* [TASK INSTRUCTIONS]:
Set down only what runs from the line containing "- toy plane/rose-pink (no. 3 from left)" through the last line of the data, exactly as it reads.

*** RECORDED INFORMATION ***

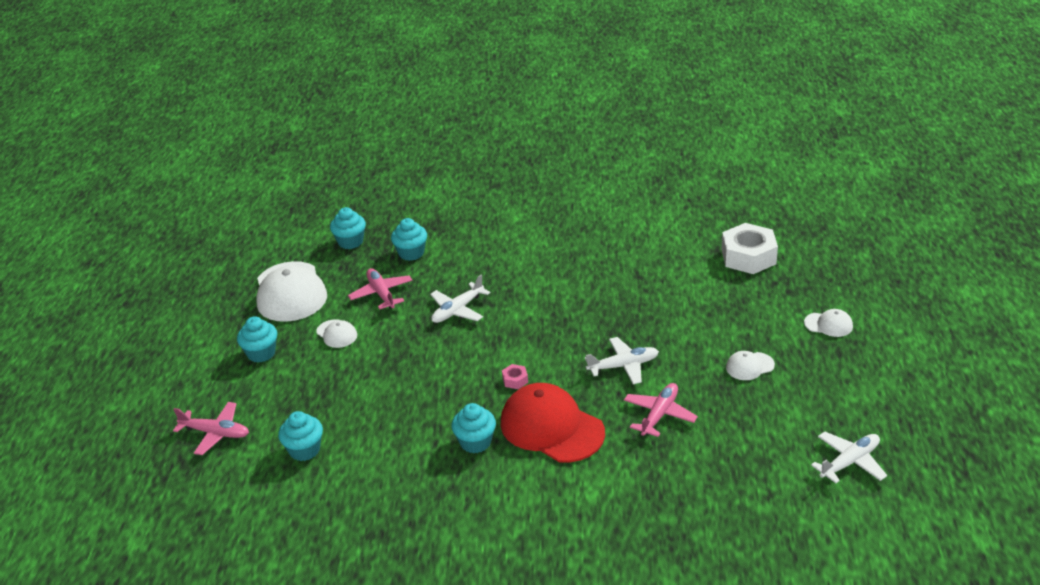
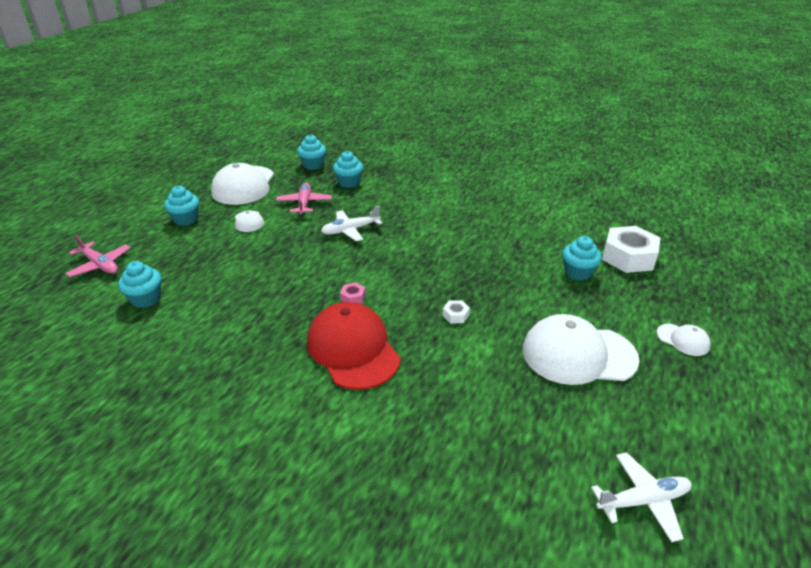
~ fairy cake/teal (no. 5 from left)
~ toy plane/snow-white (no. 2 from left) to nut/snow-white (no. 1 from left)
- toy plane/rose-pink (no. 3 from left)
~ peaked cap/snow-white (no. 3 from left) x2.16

***

* [THE COMPLETED TASK]:
- toy plane/rose-pink (no. 3 from left)
~ peaked cap/snow-white (no. 3 from left) x2.16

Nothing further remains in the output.